[Material supplied Boundary: Start]

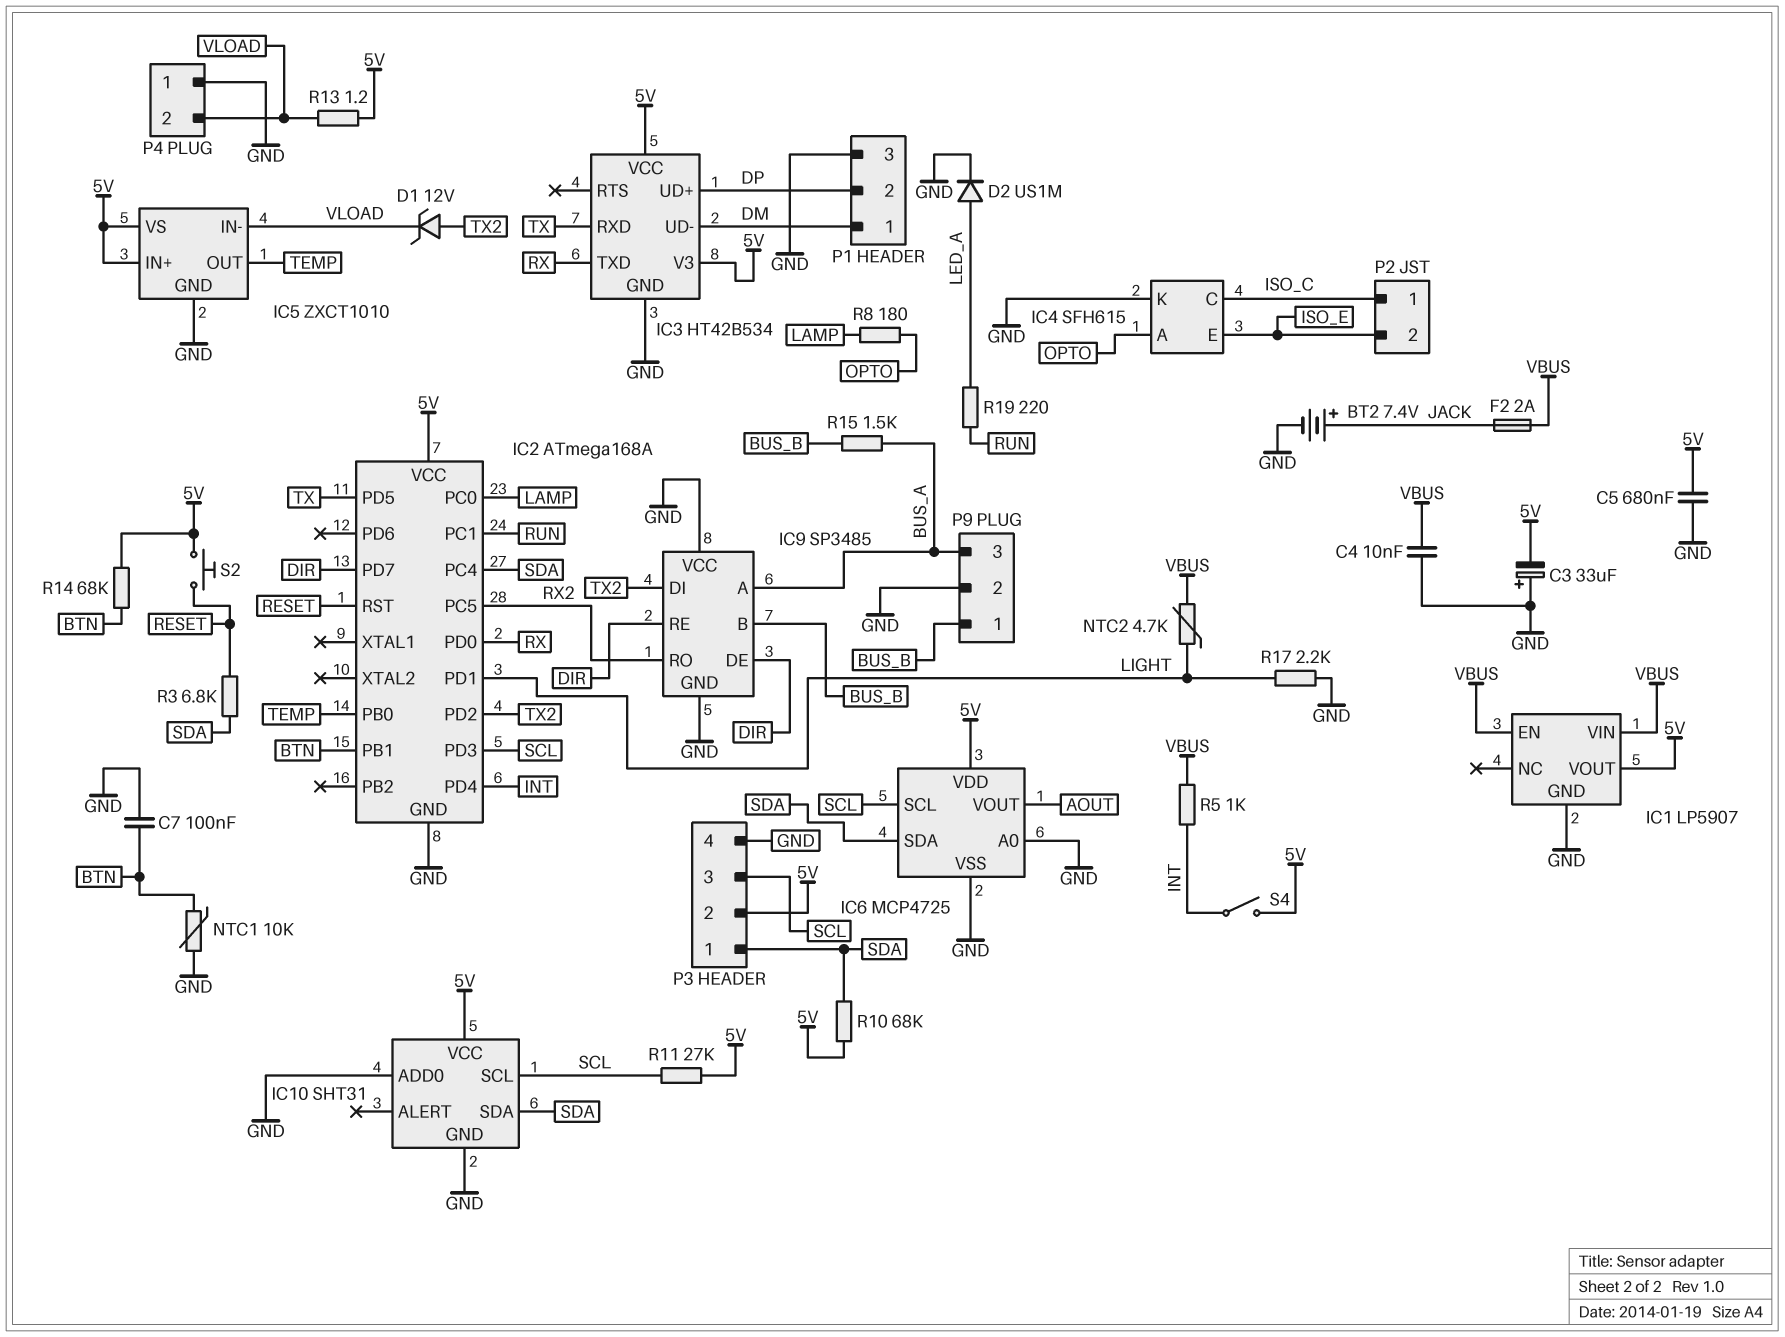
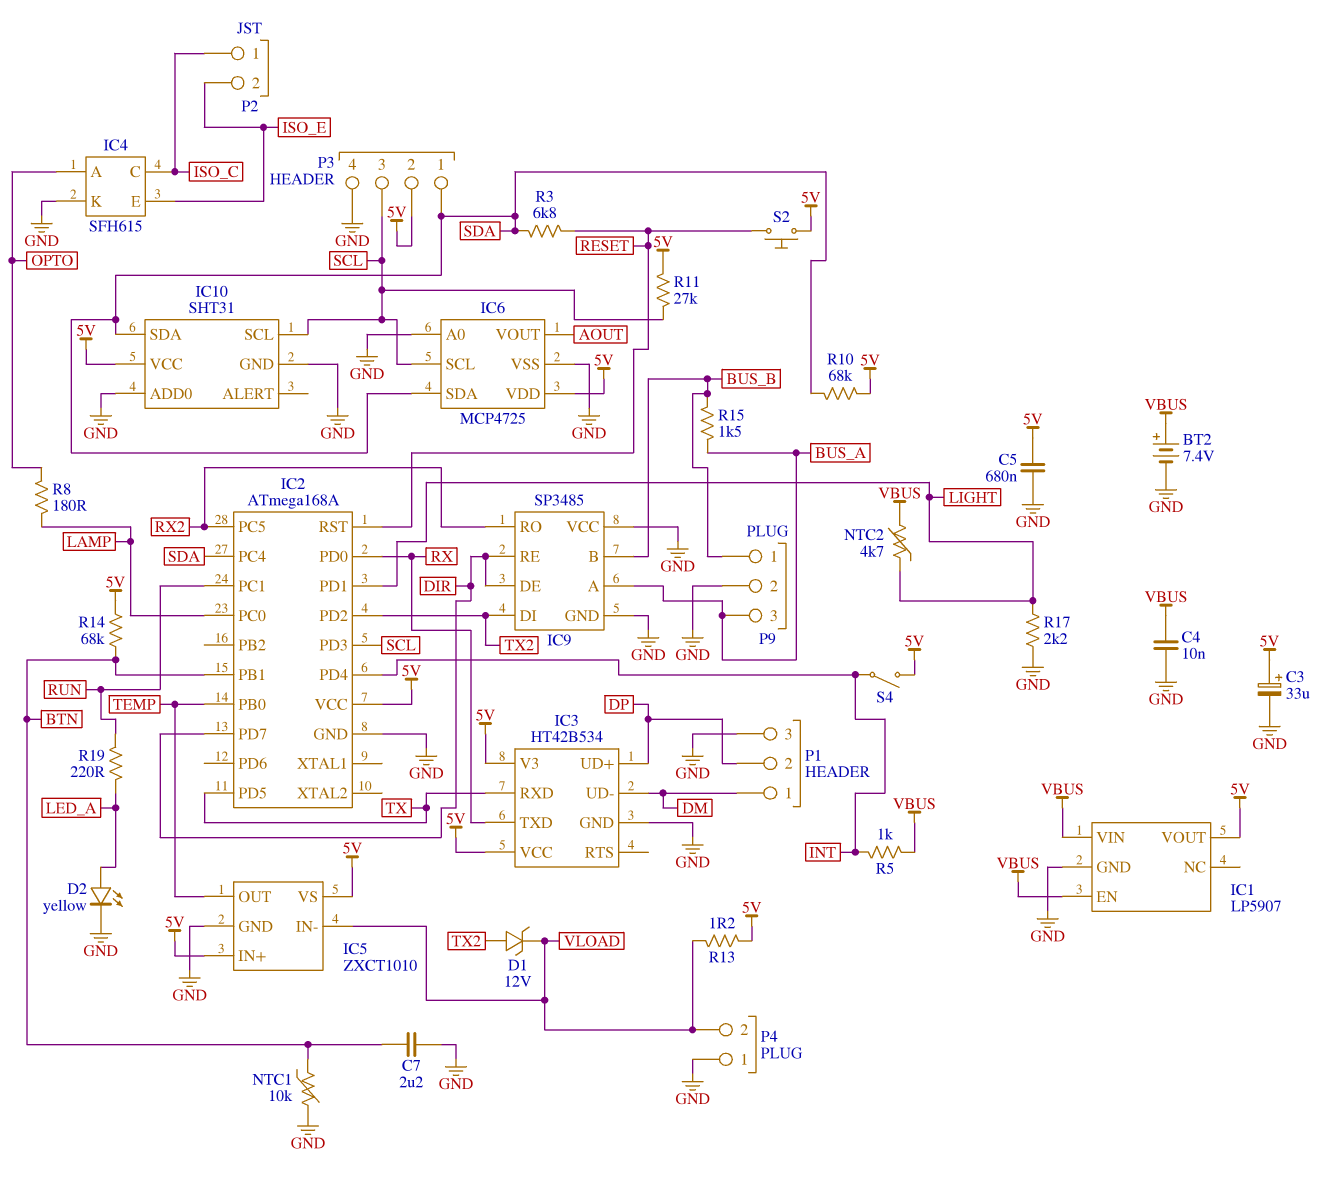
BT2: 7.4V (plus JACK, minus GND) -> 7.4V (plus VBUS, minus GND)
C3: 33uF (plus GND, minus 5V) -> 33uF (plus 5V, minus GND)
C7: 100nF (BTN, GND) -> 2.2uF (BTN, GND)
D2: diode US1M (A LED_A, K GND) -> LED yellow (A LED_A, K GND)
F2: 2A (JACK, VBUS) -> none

[Material supplied Boundary: End]
[Material supplied Boundary: Start]

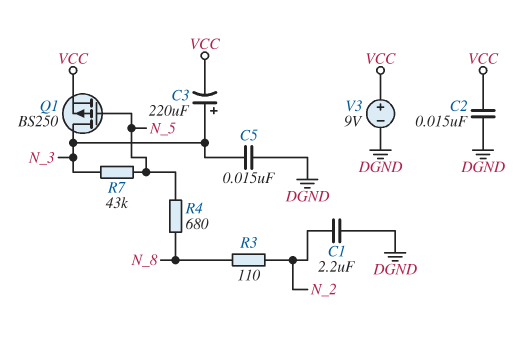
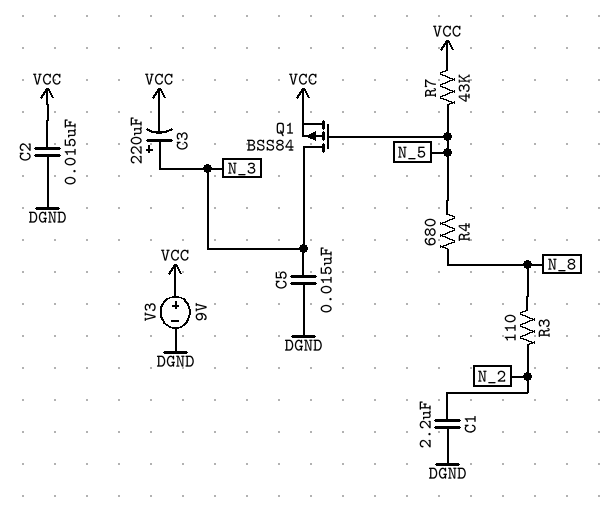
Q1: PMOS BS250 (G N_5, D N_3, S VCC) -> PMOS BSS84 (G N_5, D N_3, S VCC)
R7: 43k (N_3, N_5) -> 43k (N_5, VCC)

[Material supplied Boundary: End]

## Work to be completed
Within the listing above, locate the line containing "C3: 33uF (plus" and the line containing "F2: 2A (JACK, VBUS) -> none". Reproduce those two lines and all lines between them exactly, with nothing added.

## Response
C3: 33uF (plus GND, minus 5V) -> 33uF (plus 5V, minus GND)
C7: 100nF (BTN, GND) -> 2.2uF (BTN, GND)
D2: diode US1M (A LED_A, K GND) -> LED yellow (A LED_A, K GND)
F2: 2A (JACK, VBUS) -> none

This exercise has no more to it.